**Activity:**
From the data below, retype exactly the lines starting with the one that contains "U15: buffer (in" and ending with the one that contains "U2: PIC16F84A -> PIC16F88", both included.

**Provided records:**
* * * * * * * * *
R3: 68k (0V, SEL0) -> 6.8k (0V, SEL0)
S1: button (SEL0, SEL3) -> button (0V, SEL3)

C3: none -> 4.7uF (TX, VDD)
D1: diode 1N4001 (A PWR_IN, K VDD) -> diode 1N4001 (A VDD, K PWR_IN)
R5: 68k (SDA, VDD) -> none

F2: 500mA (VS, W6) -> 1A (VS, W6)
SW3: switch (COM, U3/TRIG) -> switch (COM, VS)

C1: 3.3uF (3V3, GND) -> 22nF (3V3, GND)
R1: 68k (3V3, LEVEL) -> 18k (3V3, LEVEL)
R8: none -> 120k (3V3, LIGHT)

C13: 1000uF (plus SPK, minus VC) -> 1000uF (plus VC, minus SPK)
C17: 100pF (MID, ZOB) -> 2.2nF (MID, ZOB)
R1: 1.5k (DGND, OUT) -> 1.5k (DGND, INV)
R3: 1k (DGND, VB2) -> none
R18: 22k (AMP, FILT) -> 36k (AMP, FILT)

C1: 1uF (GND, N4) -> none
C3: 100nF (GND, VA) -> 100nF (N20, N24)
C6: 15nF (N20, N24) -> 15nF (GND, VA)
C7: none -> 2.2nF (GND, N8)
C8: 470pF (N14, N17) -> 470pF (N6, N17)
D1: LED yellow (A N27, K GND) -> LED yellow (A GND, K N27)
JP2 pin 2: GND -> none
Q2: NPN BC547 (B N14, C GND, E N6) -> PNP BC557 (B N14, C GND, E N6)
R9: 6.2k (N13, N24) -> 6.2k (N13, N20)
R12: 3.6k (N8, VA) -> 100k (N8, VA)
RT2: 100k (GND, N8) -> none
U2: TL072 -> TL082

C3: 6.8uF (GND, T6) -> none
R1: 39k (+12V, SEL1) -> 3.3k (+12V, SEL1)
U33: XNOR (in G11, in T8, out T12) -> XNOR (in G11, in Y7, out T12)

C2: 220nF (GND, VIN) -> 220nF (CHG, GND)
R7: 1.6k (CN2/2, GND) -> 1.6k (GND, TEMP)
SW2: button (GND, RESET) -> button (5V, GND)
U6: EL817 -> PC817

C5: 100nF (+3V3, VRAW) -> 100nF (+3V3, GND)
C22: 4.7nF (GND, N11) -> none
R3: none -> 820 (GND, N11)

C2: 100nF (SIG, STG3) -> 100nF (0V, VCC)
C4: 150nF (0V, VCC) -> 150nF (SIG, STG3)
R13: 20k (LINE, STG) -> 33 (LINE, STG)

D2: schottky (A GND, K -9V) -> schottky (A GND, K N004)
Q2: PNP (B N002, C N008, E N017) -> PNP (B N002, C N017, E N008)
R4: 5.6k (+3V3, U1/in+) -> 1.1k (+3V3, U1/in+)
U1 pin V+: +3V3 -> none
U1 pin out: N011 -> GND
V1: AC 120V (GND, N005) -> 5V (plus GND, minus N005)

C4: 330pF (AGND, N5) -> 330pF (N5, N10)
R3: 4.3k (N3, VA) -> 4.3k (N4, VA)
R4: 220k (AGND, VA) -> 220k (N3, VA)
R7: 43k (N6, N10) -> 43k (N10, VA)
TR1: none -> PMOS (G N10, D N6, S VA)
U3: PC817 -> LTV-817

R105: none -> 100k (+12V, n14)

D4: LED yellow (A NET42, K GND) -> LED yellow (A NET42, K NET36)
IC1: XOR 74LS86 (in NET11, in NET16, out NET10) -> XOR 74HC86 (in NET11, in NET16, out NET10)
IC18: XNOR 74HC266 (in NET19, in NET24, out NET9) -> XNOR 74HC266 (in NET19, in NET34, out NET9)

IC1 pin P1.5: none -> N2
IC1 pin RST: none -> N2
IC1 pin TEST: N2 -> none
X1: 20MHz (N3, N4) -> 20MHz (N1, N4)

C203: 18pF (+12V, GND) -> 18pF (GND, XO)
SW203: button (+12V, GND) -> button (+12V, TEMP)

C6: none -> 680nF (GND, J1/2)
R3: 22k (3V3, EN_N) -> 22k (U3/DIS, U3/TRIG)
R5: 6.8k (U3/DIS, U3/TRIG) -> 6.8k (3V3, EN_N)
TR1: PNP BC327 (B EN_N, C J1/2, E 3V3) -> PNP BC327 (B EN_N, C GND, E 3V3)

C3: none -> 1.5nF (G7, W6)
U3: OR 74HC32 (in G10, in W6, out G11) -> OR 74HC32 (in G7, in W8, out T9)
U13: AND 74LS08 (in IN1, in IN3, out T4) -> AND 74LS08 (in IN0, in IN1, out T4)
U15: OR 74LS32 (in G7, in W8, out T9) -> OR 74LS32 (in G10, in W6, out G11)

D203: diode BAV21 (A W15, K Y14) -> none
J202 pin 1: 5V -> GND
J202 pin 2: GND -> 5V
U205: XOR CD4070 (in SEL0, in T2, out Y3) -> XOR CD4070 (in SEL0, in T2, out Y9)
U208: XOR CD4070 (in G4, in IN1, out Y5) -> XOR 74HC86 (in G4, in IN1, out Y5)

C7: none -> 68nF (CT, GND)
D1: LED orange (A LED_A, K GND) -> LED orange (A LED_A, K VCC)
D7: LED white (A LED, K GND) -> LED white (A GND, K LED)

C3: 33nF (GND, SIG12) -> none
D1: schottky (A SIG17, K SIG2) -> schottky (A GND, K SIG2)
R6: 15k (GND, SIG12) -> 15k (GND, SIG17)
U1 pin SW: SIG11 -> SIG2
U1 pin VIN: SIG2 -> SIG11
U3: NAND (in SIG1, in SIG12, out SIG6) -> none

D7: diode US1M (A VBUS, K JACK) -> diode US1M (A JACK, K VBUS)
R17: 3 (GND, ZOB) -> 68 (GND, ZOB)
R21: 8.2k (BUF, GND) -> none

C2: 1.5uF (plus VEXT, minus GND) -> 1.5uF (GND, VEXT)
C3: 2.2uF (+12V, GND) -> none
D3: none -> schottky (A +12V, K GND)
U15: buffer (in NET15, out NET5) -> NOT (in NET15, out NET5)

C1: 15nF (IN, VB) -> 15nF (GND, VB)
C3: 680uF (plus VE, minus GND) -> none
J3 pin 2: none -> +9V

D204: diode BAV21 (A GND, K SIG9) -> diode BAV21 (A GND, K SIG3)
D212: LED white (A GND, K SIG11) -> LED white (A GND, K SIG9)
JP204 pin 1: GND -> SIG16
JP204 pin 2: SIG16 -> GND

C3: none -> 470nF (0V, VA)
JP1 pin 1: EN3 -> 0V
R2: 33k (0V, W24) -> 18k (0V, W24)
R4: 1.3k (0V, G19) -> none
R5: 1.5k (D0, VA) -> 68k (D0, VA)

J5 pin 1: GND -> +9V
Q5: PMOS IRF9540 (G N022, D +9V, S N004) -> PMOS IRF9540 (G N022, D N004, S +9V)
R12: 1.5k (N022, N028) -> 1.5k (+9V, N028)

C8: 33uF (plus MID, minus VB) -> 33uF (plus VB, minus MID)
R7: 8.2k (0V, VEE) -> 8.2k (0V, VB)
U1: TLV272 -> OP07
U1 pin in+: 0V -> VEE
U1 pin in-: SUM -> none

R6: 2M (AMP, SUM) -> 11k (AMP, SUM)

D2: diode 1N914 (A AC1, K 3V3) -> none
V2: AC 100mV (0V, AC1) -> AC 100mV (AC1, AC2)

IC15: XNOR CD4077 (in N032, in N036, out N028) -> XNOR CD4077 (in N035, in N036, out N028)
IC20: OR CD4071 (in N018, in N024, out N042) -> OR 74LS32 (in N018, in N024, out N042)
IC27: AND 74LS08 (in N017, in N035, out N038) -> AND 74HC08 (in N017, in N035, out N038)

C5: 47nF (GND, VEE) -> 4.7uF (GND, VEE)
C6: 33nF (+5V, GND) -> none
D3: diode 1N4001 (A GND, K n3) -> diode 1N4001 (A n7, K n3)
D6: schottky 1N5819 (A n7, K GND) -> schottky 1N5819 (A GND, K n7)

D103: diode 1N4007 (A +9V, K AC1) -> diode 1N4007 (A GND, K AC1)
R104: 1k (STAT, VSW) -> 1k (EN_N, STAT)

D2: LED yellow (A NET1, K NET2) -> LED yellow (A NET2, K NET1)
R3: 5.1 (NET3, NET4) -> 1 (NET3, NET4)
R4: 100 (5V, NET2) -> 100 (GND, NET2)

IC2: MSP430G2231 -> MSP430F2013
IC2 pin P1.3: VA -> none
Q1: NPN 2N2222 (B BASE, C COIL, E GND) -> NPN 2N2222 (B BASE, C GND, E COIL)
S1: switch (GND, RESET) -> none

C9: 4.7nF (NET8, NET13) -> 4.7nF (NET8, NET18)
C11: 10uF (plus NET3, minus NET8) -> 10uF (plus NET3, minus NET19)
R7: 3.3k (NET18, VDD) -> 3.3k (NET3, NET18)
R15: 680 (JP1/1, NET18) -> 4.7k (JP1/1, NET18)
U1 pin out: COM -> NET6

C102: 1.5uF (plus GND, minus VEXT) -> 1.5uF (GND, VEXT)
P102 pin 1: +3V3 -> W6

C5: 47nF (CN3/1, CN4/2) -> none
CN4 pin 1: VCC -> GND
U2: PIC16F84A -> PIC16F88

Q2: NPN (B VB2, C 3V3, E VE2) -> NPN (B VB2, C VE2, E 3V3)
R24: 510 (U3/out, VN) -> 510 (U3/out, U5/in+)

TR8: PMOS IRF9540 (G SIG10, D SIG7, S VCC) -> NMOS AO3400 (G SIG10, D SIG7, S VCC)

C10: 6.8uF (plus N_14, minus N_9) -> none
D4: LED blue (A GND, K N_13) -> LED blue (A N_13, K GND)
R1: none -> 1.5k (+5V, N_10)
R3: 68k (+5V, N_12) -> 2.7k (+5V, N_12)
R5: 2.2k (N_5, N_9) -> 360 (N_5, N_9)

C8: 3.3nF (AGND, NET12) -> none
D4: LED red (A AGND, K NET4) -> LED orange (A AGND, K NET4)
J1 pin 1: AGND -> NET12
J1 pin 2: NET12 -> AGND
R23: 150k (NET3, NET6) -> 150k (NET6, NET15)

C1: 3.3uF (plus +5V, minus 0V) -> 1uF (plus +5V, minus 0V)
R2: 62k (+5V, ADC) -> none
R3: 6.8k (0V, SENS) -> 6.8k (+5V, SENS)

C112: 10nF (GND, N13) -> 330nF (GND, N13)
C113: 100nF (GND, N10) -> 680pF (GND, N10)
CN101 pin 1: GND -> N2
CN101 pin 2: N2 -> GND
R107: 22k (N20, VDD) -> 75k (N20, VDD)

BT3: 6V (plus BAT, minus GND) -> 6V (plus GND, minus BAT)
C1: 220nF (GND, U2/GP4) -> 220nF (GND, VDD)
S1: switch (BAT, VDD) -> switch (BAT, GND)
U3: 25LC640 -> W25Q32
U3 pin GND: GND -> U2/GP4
* * * * * * * * *
**Problem solution:**
U15: buffer (in NET15, out NET5) -> NOT (in NET15, out NET5)

C1: 15nF (IN, VB) -> 15nF (GND, VB)
C3: 680uF (plus VE, minus GND) -> none
J3 pin 2: none -> +9V

D204: diode BAV21 (A GND, K SIG9) -> diode BAV21 (A GND, K SIG3)
D212: LED white (A GND, K SIG11) -> LED white (A GND, K SIG9)
JP204 pin 1: GND -> SIG16
JP204 pin 2: SIG16 -> GND

C3: none -> 470nF (0V, VA)
JP1 pin 1: EN3 -> 0V
R2: 33k (0V, W24) -> 18k (0V, W24)
R4: 1.3k (0V, G19) -> none
R5: 1.5k (D0, VA) -> 68k (D0, VA)

J5 pin 1: GND -> +9V
Q5: PMOS IRF9540 (G N022, D +9V, S N004) -> PMOS IRF9540 (G N022, D N004, S +9V)
R12: 1.5k (N022, N028) -> 1.5k (+9V, N028)

C8: 33uF (plus MID, minus VB) -> 33uF (plus VB, minus MID)
R7: 8.2k (0V, VEE) -> 8.2k (0V, VB)
U1: TLV272 -> OP07
U1 pin in+: 0V -> VEE
U1 pin in-: SUM -> none

R6: 2M (AMP, SUM) -> 11k (AMP, SUM)

D2: diode 1N914 (A AC1, K 3V3) -> none
V2: AC 100mV (0V, AC1) -> AC 100mV (AC1, AC2)

IC15: XNOR CD4077 (in N032, in N036, out N028) -> XNOR CD4077 (in N035, in N036, out N028)
IC20: OR CD4071 (in N018, in N024, out N042) -> OR 74LS32 (in N018, in N024, out N042)
IC27: AND 74LS08 (in N017, in N035, out N038) -> AND 74HC08 (in N017, in N035, out N038)

C5: 47nF (GND, VEE) -> 4.7uF (GND, VEE)
C6: 33nF (+5V, GND) -> none
D3: diode 1N4001 (A GND, K n3) -> diode 1N4001 (A n7, K n3)
D6: schottky 1N5819 (A n7, K GND) -> schottky 1N5819 (A GND, K n7)

D103: diode 1N4007 (A +9V, K AC1) -> diode 1N4007 (A GND, K AC1)
R104: 1k (STAT, VSW) -> 1k (EN_N, STAT)

D2: LED yellow (A NET1, K NET2) -> LED yellow (A NET2, K NET1)
R3: 5.1 (NET3, NET4) -> 1 (NET3, NET4)
R4: 100 (5V, NET2) -> 100 (GND, NET2)

IC2: MSP430G2231 -> MSP430F2013
IC2 pin P1.3: VA -> none
Q1: NPN 2N2222 (B BASE, C COIL, E GND) -> NPN 2N2222 (B BASE, C GND, E COIL)
S1: switch (GND, RESET) -> none

C9: 4.7nF (NET8, NET13) -> 4.7nF (NET8, NET18)
C11: 10uF (plus NET3, minus NET8) -> 10uF (plus NET3, minus NET19)
R7: 3.3k (NET18, VDD) -> 3.3k (NET3, NET18)
R15: 680 (JP1/1, NET18) -> 4.7k (JP1/1, NET18)
U1 pin out: COM -> NET6

C102: 1.5uF (plus GND, minus VEXT) -> 1.5uF (GND, VEXT)
P102 pin 1: +3V3 -> W6

C5: 47nF (CN3/1, CN4/2) -> none
CN4 pin 1: VCC -> GND
U2: PIC16F84A -> PIC16F88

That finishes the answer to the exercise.